WORK TASK –
For every line that contains the string "BrownPyramid", pull that line out of the material below.

INPUT DATA –

-- Opening Marker --

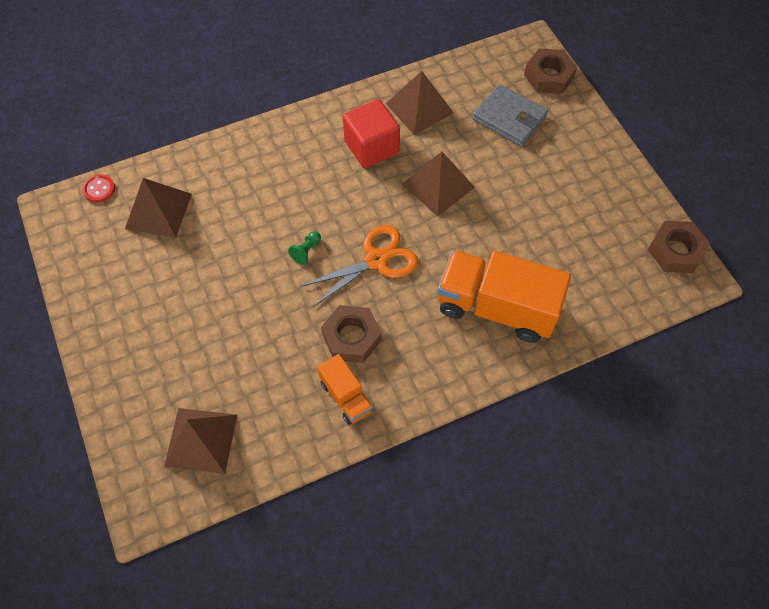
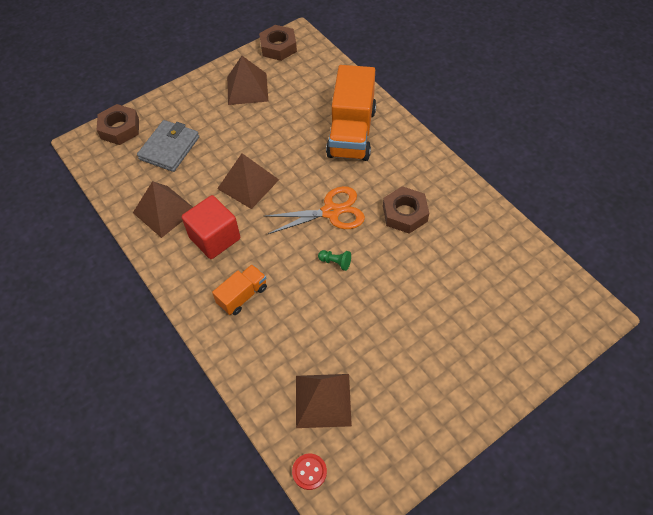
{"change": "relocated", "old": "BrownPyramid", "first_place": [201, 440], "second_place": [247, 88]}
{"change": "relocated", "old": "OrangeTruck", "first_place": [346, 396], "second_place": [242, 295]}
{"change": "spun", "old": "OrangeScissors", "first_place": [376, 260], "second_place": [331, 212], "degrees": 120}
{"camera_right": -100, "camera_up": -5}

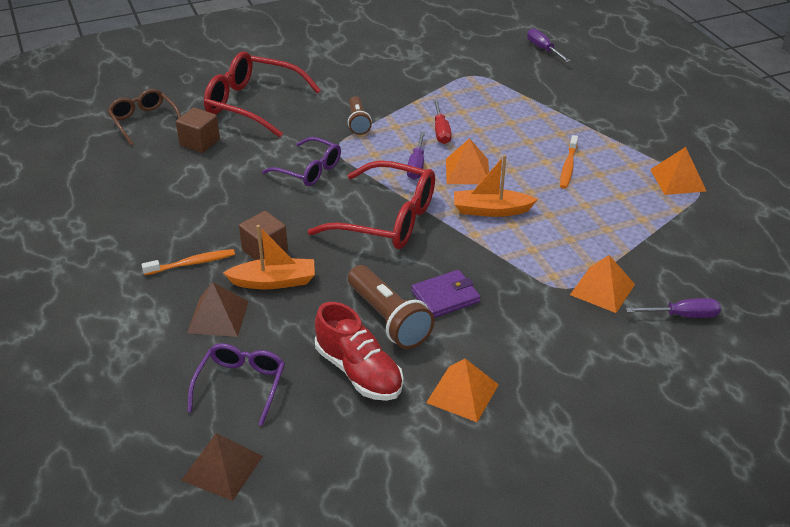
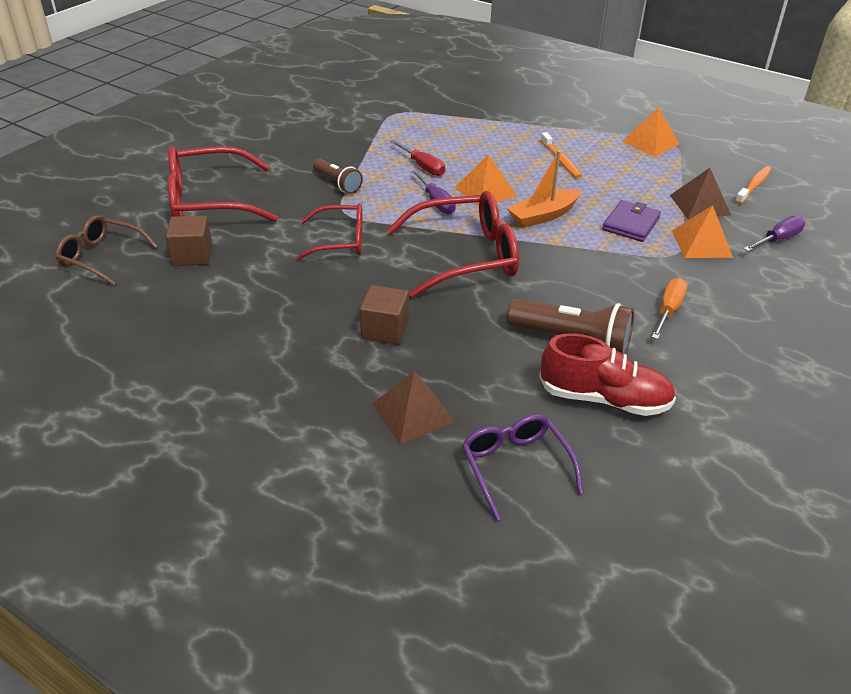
{"change": "missing", "old": "OrangeBoat", "first_place": [274, 281]}
{"change": "missing", "old": "OrangePyramid", "first_place": [462, 393]}
{"change": "missing", "old": "PurpleScrewdriver", "first_place": [543, 49]}
{"change": "appeared", "new": "OrangeScrewdriver", "second_place": [668, 310]}
{"change": "relocated", "old": "OrangeToothbrush", "first_place": [192, 263], "second_place": [753, 186]}
{"change": "relocated", "old": "BrownPyramid", "first_place": [222, 468], "second_place": [699, 205]}
{"change": "relocated", "old": "PurpleWallet", "first_place": [445, 297], "second_place": [631, 224]}
{"change": "colour", "old": "PurpleGlasses", "new": "RedGlasses", "first_place": [309, 170], "second_place": [340, 241]}
{"camera_right": -35, "camera_up": 0}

-- Closing Marker --

RESULT FOR THIS TASK –
{"change": "relocated", "old": "BrownPyramid", "first_place": [201, 440], "second_place": [247, 88]}
{"change": "relocated", "old": "BrownPyramid", "first_place": [222, 468], "second_place": [699, 205]}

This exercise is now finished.